[[ INFORMATION open ]]

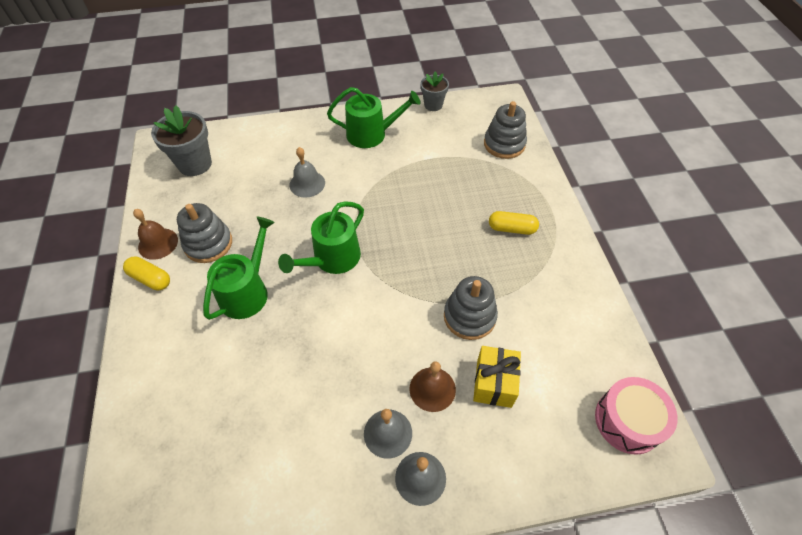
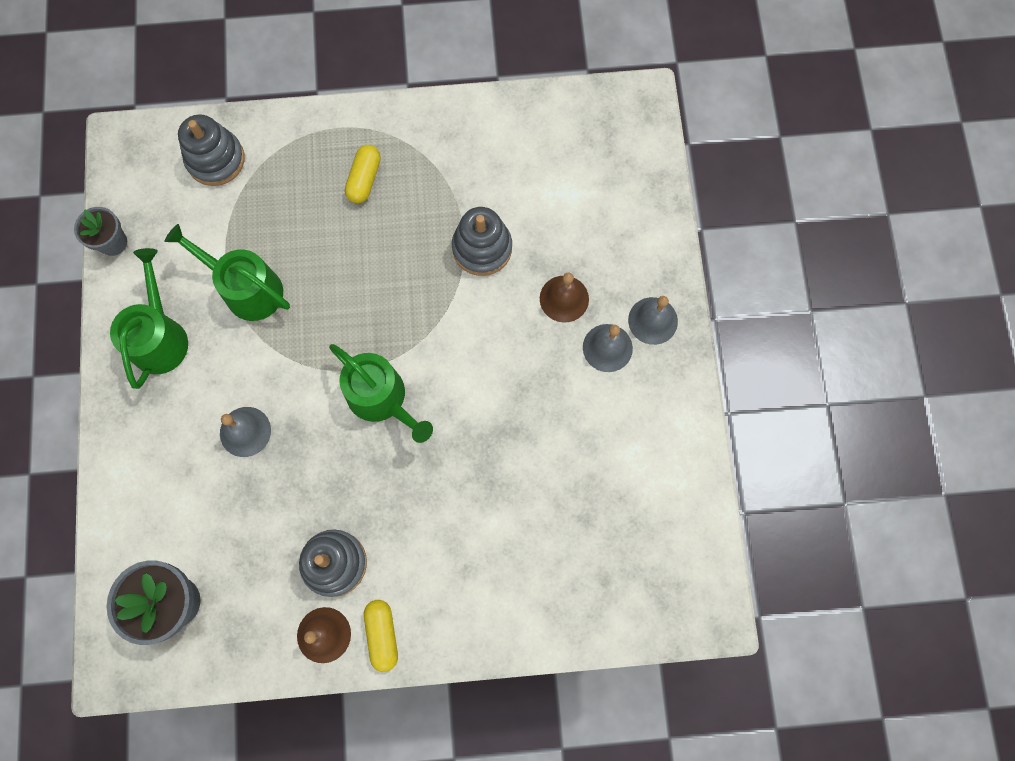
camera: 85 degrees left, 20 degrees up
(150, 279) = (382, 635): yellow capsule -> yellow capsule turned 45 degrees counterclockwise
(247, 291) = (418, 505): green watering can -> green watering can (247, 289)
(494, 383) = (563, 236): yellow gift -> none
(628, 421) = (611, 122): pink drum -> none

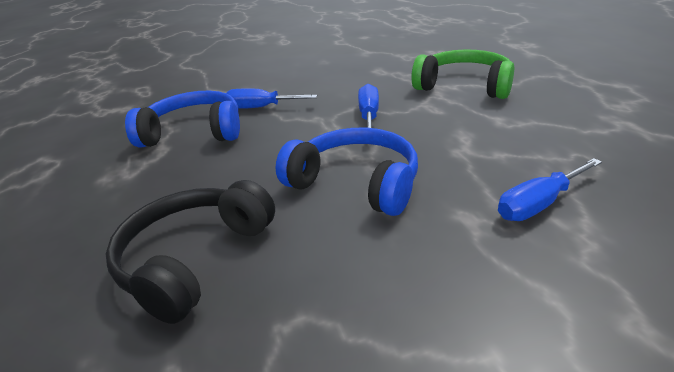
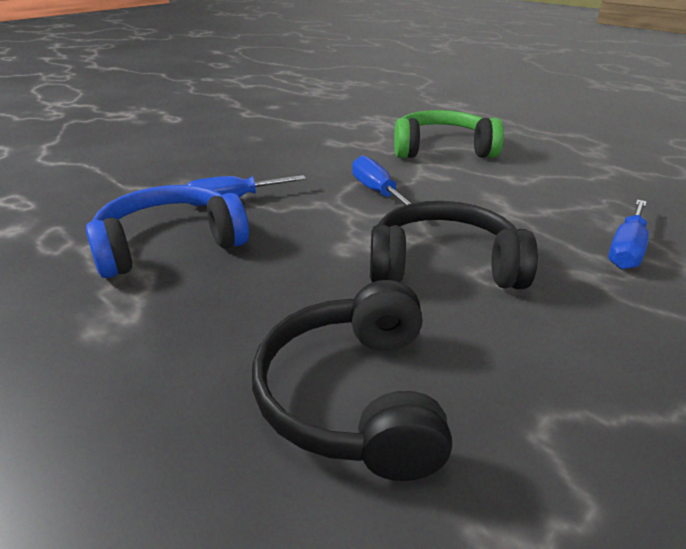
camera: 30 degrees left, 0 degrees up
(356, 183) = (444, 265): blue headphones -> black headphones

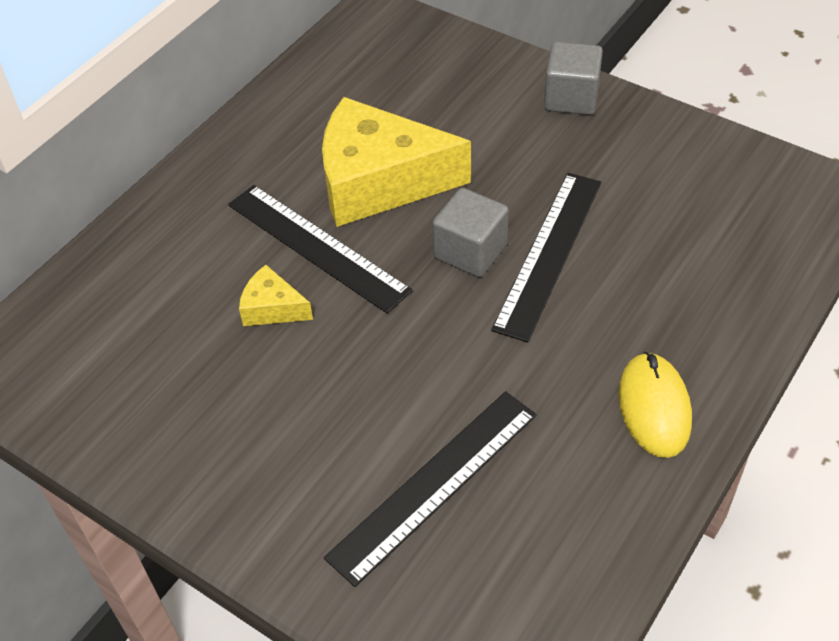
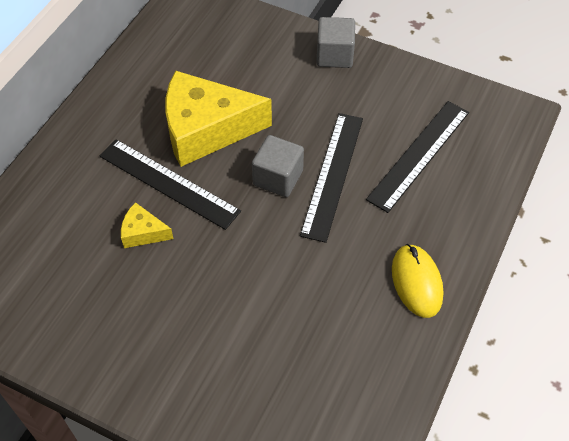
camera: 10 degrees left, 5 degrees up
(434, 484) = (274, 352): black ruler -> black ruler (419, 155)

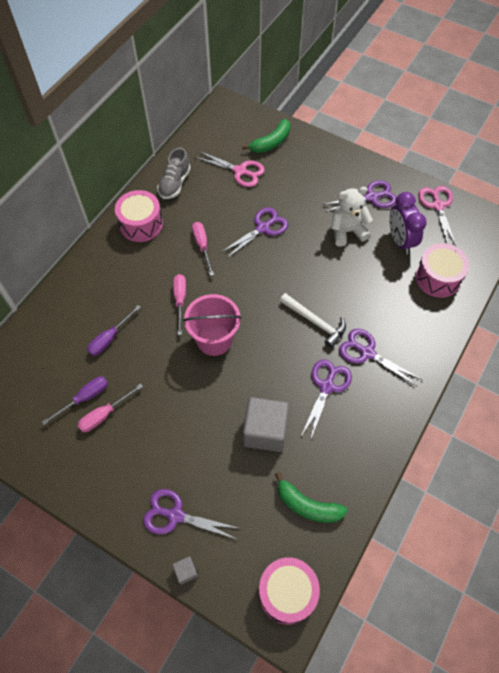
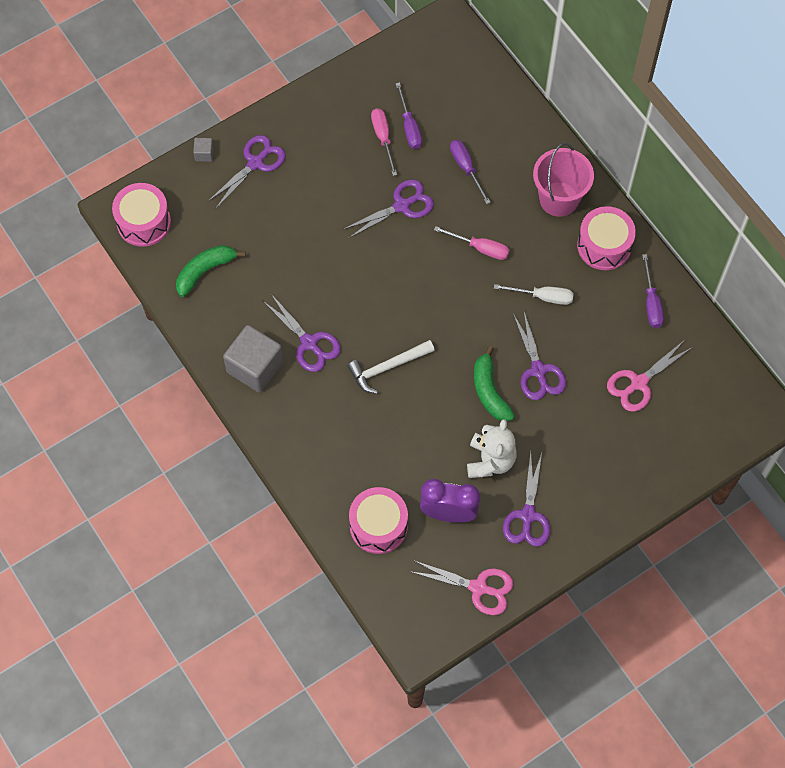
camera: 115 degrees right, 5 degrees up
(174, 183) = (651, 302): grey shoe -> purple screwdriver
(202, 246) = (543, 297): pink screwdriver -> white screwdriver
(214, 340) = (416, 262): pink bucket -> pink bucket (559, 199)
(265, 431) = (293, 267): grey cube -> grey cube (255, 367)
(271, 142) = (672, 440): green banana -> green banana (489, 391)
(367, 353) = (326, 400): purple scissors -> purple scissors (402, 206)

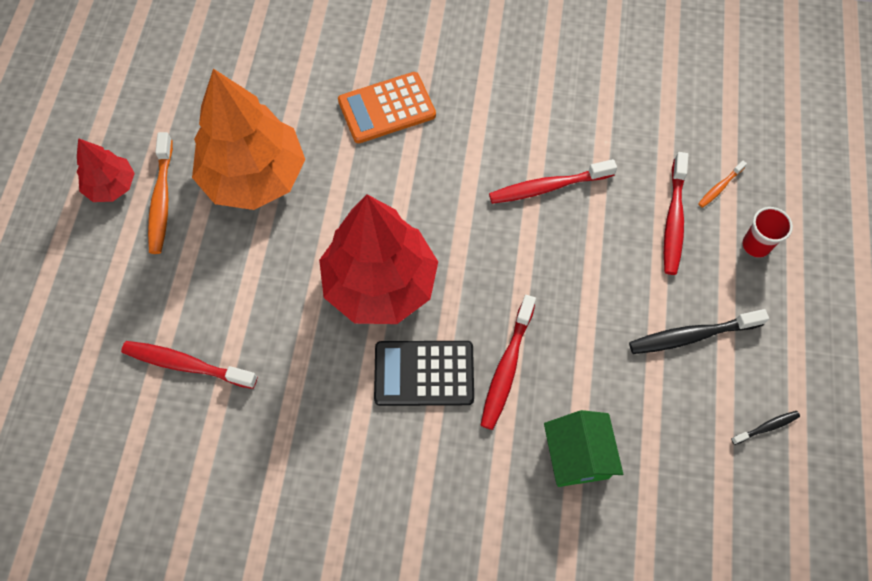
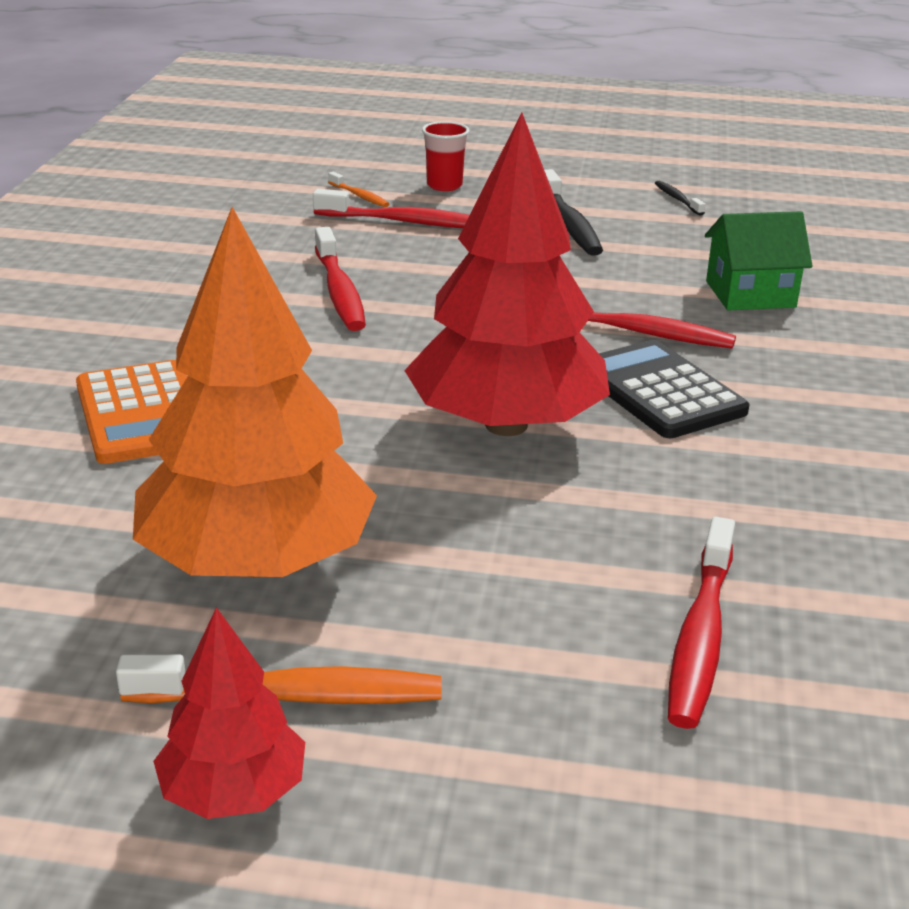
camera: 90 degrees left, 35 degrees down
(424, 373) = (660, 391): black calculator -> black calculator turned 150 degrees clockwise

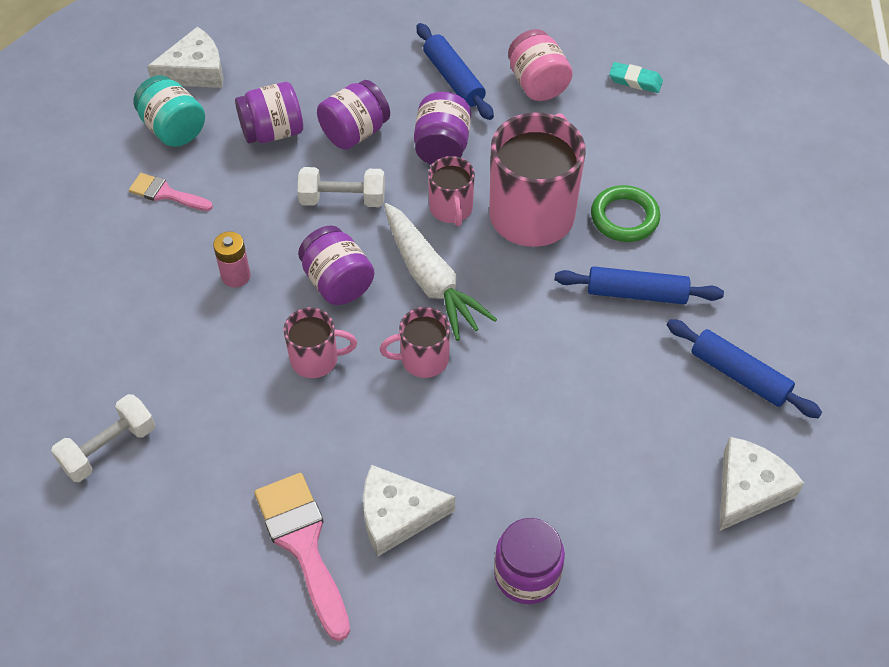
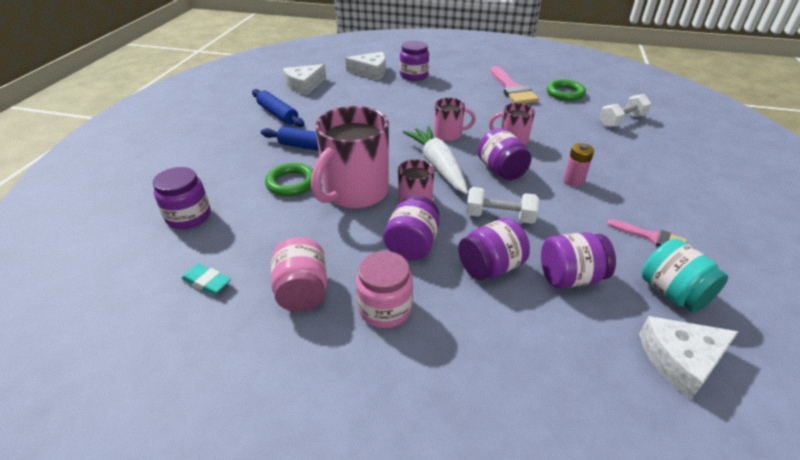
camera: 170 degrees left, 15 degrees down
(191, 543) = (565, 93): none -> green ring
(397, 515) = (468, 92): white cheese -> white cheese (371, 72)
(454, 79) = (385, 308): blue rolling pin -> pink jar
(716, 149) = (188, 216): none -> purple jar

[[ INFORMATION closed ]]

> **THE TASK**
The lines to return are those in the entries above that include "left".

> **REPLY TO THE EXERCISE**
camera: 85 degrees left, 20 degrees up
camera: 30 degrees left, 0 degrees up
camera: 10 degrees left, 5 degrees up
camera: 90 degrees left, 35 degrees down
camera: 170 degrees left, 15 degrees down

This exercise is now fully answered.